Copy the records below from the start through the line containing "purple rectangle: moved 3 px left", including that line.

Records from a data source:
━━━━━━━━
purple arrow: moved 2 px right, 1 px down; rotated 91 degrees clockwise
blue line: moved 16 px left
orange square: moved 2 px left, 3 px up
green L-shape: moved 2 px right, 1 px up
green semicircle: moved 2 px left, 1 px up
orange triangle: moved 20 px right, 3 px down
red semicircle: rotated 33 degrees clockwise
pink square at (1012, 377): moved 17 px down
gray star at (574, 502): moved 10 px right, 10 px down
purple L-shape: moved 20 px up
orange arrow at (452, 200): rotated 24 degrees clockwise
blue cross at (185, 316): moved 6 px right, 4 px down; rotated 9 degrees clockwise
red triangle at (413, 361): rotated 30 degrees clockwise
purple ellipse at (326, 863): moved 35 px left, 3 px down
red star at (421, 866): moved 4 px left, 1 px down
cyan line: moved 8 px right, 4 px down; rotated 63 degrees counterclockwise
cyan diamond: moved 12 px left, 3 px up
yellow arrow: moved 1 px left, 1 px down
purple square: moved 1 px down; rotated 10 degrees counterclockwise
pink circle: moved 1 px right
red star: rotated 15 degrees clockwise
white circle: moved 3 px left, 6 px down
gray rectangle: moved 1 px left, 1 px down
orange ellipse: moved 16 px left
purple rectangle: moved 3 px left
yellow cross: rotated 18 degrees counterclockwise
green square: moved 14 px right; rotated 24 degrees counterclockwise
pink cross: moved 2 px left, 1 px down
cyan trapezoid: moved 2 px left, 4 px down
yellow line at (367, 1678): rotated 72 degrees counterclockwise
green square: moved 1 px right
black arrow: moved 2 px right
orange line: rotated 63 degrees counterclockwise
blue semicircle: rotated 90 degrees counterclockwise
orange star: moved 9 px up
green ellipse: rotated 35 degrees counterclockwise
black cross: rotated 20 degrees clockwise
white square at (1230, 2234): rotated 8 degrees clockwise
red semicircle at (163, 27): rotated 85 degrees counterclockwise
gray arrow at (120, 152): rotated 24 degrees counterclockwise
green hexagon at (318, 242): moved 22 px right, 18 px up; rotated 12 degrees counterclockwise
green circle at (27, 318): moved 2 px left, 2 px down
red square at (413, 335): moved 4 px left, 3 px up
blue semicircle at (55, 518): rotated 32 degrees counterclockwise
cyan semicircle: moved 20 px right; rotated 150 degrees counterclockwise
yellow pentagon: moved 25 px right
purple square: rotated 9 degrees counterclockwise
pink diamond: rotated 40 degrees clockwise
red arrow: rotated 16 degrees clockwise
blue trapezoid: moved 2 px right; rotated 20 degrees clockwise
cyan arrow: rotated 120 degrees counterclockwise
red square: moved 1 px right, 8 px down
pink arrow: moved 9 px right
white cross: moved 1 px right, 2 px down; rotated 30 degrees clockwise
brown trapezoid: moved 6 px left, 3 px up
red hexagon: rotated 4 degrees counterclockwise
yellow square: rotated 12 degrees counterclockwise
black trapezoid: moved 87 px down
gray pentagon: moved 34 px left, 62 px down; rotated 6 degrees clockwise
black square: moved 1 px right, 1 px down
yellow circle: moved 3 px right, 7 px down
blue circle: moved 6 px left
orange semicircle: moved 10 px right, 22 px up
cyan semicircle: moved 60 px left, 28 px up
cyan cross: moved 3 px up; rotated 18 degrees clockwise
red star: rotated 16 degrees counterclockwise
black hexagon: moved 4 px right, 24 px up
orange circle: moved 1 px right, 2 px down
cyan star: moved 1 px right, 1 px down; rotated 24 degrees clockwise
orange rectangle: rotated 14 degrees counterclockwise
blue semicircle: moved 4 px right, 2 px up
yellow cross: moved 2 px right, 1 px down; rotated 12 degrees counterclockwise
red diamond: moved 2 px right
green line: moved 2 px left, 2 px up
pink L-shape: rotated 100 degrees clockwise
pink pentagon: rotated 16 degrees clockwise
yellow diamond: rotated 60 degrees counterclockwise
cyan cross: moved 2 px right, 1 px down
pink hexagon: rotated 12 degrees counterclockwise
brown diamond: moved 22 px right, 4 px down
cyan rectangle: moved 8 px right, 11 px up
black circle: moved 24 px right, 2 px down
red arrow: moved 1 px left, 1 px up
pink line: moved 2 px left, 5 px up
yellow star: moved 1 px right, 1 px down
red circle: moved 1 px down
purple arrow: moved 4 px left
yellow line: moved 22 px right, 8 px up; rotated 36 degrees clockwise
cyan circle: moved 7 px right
━━━━━━━━
• The answer
purple arrow: moved 2 px right, 1 px down; rotated 91 degrees clockwise
blue line: moved 16 px left
orange square: moved 2 px left, 3 px up
green L-shape: moved 2 px right, 1 px up
green semicircle: moved 2 px left, 1 px up
orange triangle: moved 20 px right, 3 px down
red semicircle: rotated 33 degrees clockwise
pink square at (1012, 377): moved 17 px down
gray star at (574, 502): moved 10 px right, 10 px down
purple L-shape: moved 20 px up
orange arrow at (452, 200): rotated 24 degrees clockwise
blue cross at (185, 316): moved 6 px right, 4 px down; rotated 9 degrees clockwise
red triangle at (413, 361): rotated 30 degrees clockwise
purple ellipse at (326, 863): moved 35 px left, 3 px down
red star at (421, 866): moved 4 px left, 1 px down
cyan line: moved 8 px right, 4 px down; rotated 63 degrees counterclockwise
cyan diamond: moved 12 px left, 3 px up
yellow arrow: moved 1 px left, 1 px down
purple square: moved 1 px down; rotated 10 degrees counterclockwise
pink circle: moved 1 px right
red star: rotated 15 degrees clockwise
white circle: moved 3 px left, 6 px down
gray rectangle: moved 1 px left, 1 px down
orange ellipse: moved 16 px left
purple rectangle: moved 3 px left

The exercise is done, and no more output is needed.